*INSTRUCTIONS FOR THE TASK:* Nothing below is to be printed except the lines between the line holding "Update 509: [267,525,308,559]" and the line holding "To do - Samuel: [1290,76,1740,255]", inclusive, each exactly as it appears.

Saved data entries
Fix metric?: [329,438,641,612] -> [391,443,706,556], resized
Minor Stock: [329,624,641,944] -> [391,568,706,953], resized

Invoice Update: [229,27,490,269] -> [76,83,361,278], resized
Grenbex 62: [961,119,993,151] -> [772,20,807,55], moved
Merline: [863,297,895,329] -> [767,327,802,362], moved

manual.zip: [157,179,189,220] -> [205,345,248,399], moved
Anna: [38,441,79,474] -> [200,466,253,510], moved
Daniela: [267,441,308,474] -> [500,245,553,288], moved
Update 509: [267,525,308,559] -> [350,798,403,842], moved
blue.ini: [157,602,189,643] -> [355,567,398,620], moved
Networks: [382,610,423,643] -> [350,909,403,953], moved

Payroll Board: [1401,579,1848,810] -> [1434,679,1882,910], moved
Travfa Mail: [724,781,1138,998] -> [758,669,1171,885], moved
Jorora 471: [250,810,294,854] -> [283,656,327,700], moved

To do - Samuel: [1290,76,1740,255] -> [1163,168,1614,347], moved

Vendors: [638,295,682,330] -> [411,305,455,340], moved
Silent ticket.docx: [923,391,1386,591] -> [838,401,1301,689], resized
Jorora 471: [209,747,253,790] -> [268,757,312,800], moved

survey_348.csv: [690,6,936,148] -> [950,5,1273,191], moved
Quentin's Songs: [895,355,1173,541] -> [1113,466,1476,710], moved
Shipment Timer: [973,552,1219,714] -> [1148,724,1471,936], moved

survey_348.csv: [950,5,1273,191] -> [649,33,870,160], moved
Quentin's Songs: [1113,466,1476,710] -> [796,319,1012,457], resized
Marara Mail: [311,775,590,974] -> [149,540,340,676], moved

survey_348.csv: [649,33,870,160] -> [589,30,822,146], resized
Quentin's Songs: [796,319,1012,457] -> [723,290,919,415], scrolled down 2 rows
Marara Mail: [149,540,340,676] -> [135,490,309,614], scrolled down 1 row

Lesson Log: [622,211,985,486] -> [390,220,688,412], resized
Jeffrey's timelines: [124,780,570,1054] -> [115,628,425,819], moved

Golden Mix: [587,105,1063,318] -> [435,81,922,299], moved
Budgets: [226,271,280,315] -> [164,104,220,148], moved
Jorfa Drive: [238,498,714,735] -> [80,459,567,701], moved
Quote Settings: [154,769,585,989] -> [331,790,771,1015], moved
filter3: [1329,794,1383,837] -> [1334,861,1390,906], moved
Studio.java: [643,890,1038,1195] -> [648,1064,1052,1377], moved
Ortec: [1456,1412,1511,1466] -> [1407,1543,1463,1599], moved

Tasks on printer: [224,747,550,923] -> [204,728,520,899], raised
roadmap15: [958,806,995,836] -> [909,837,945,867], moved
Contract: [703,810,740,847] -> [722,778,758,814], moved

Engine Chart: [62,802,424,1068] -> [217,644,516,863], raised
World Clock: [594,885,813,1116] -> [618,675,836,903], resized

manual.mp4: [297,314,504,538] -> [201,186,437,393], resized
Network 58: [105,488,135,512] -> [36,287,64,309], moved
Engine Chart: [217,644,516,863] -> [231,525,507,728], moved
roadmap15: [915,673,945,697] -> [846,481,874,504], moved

*RESULT OF THE EXERCISE:*
Update 509: [267,525,308,559] -> [350,798,403,842], moved
blue.ini: [157,602,189,643] -> [355,567,398,620], moved
Networks: [382,610,423,643] -> [350,909,403,953], moved

Payroll Board: [1401,579,1848,810] -> [1434,679,1882,910], moved
Travfa Mail: [724,781,1138,998] -> [758,669,1171,885], moved
Jorora 471: [250,810,294,854] -> [283,656,327,700], moved

To do - Samuel: [1290,76,1740,255] -> [1163,168,1614,347], moved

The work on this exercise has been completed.